## What is being asked
Nothing but the lines from the one containing "green light bulb: 3 -> 4" through the last line of the records below should be copied, exactly and without pictures.

= = = = =

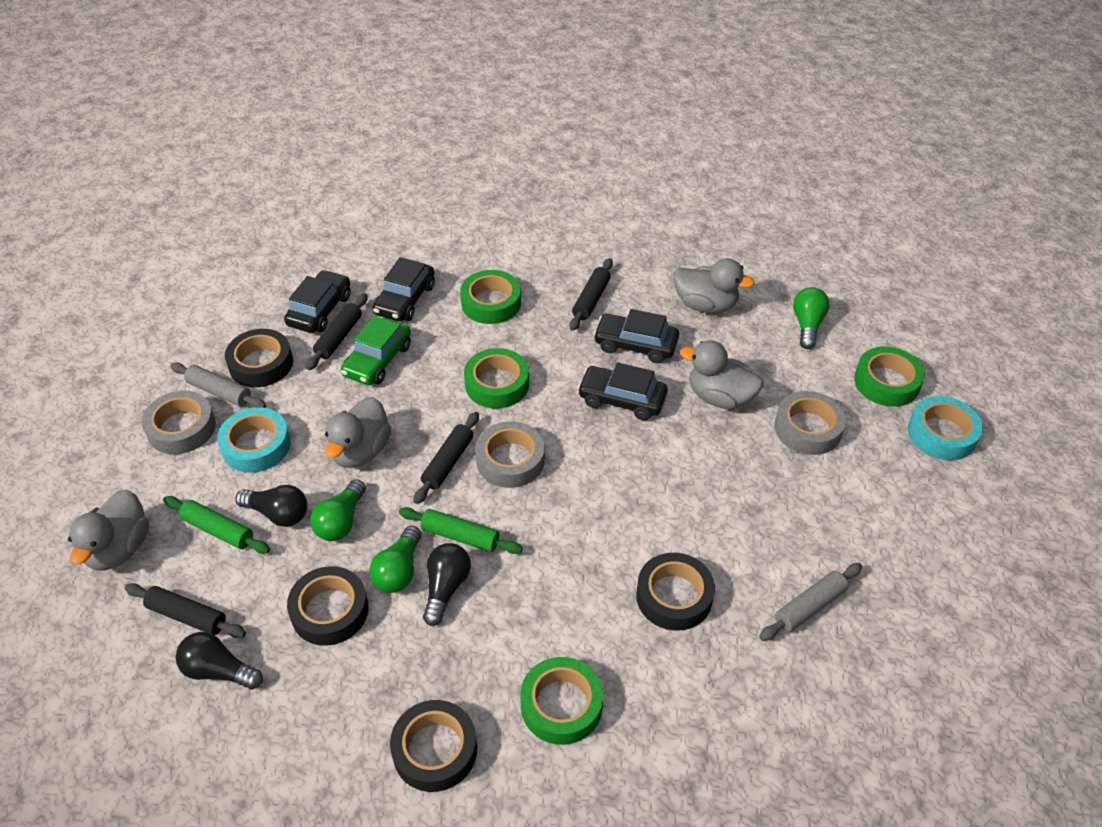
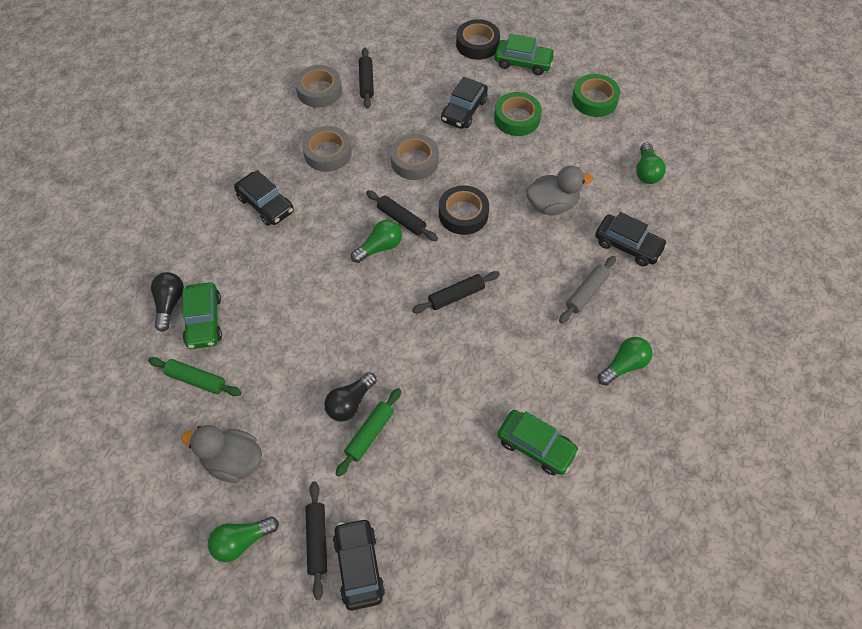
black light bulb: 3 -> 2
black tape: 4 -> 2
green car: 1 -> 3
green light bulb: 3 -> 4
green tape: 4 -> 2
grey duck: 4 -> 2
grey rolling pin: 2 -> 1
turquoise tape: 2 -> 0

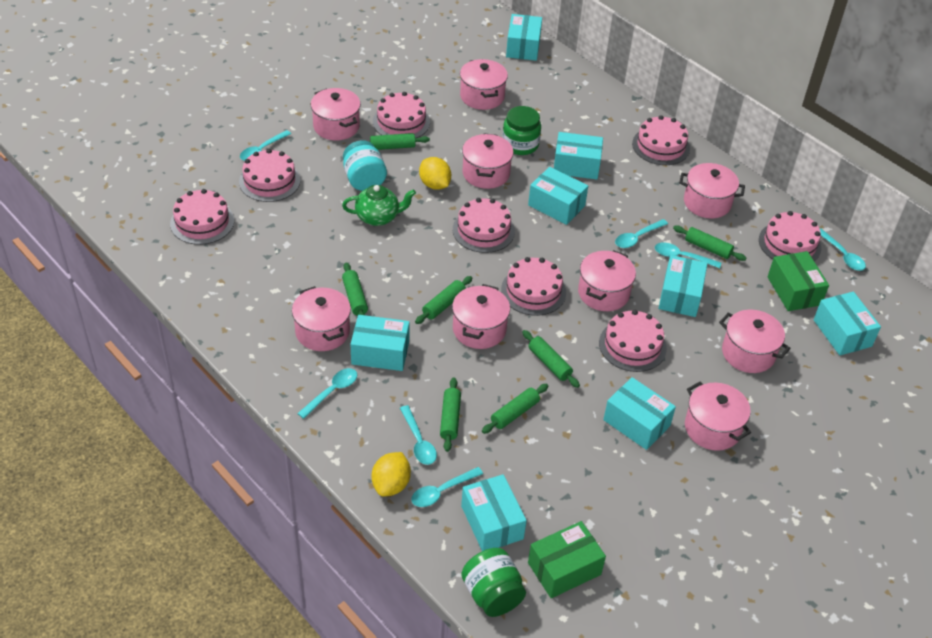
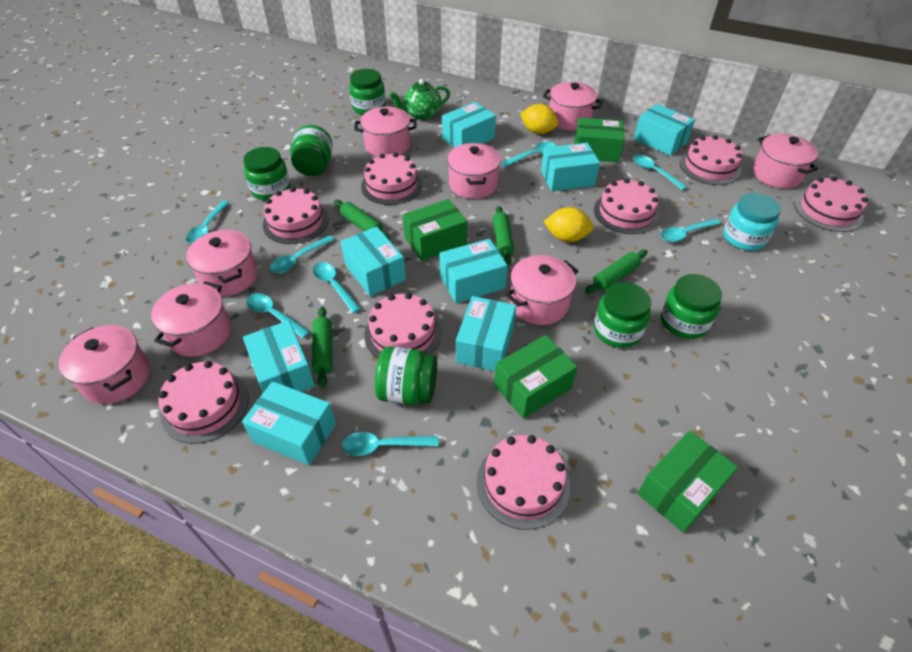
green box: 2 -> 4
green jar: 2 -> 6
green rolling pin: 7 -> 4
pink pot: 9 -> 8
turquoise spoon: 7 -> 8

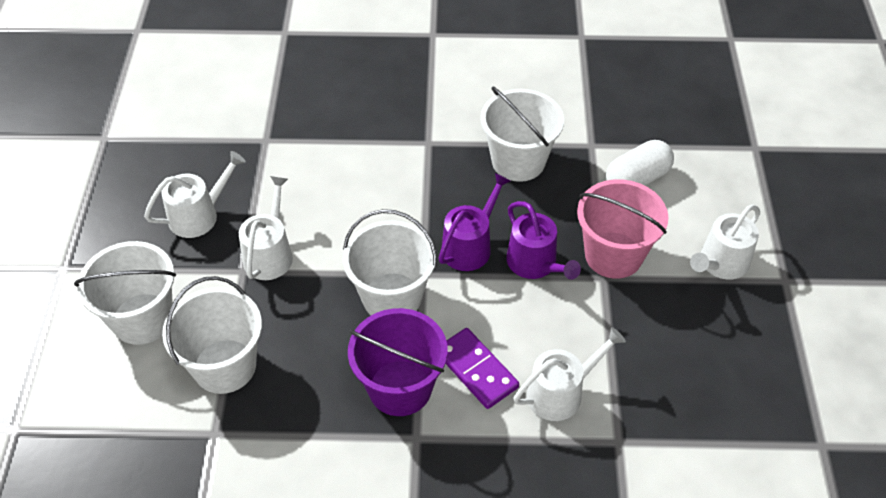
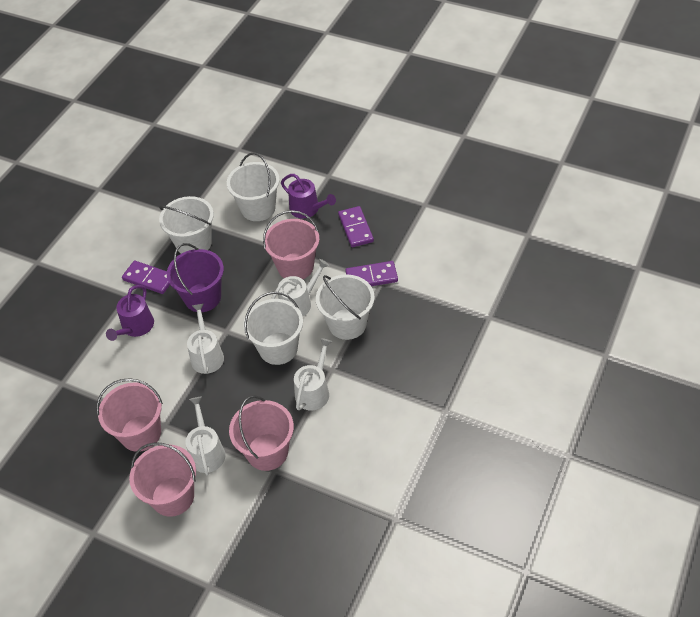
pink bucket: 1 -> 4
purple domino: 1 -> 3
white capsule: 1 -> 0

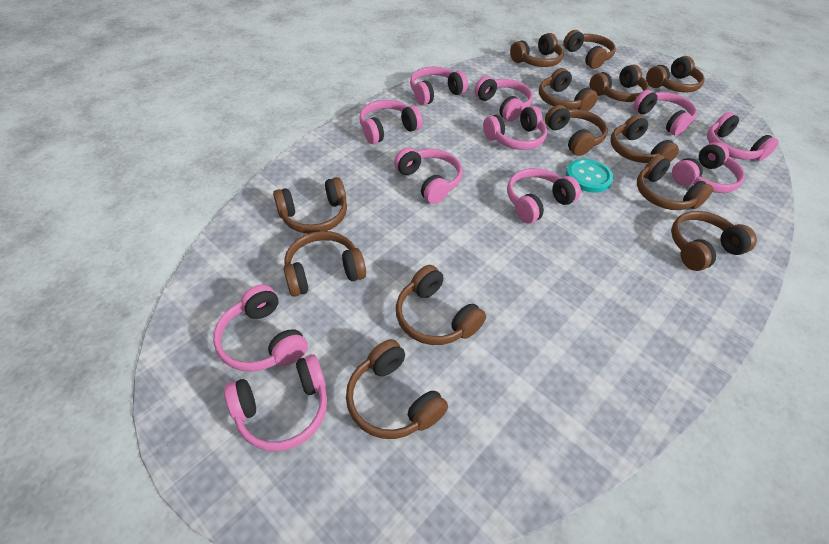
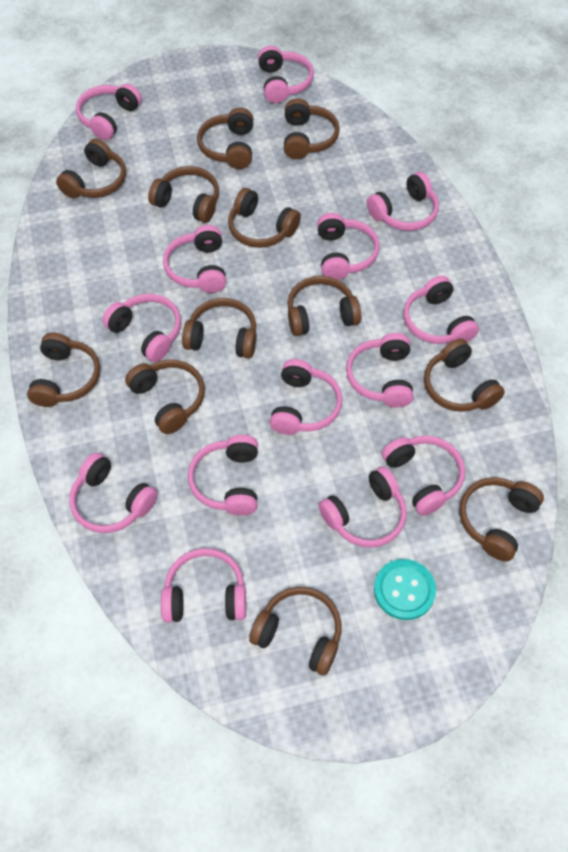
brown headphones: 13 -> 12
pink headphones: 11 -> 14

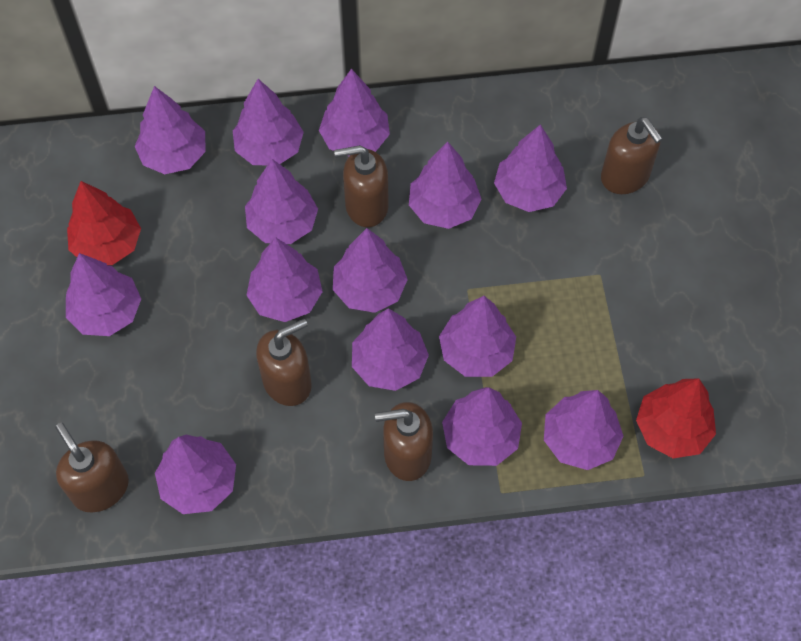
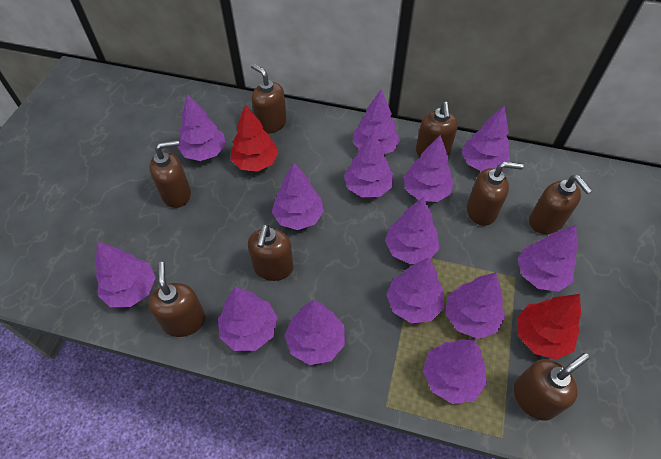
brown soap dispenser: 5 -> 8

= = = = =

## Response box
green light bulb: 3 -> 4
green tape: 4 -> 2
grey duck: 4 -> 2
grey rolling pin: 2 -> 1
turquoise tape: 2 -> 0

green box: 2 -> 4
green jar: 2 -> 6
green rolling pin: 7 -> 4
pink pot: 9 -> 8
turquoise spoon: 7 -> 8

pink bucket: 1 -> 4
purple domino: 1 -> 3
white capsule: 1 -> 0

brown headphones: 13 -> 12
pink headphones: 11 -> 14

brown soap dispenser: 5 -> 8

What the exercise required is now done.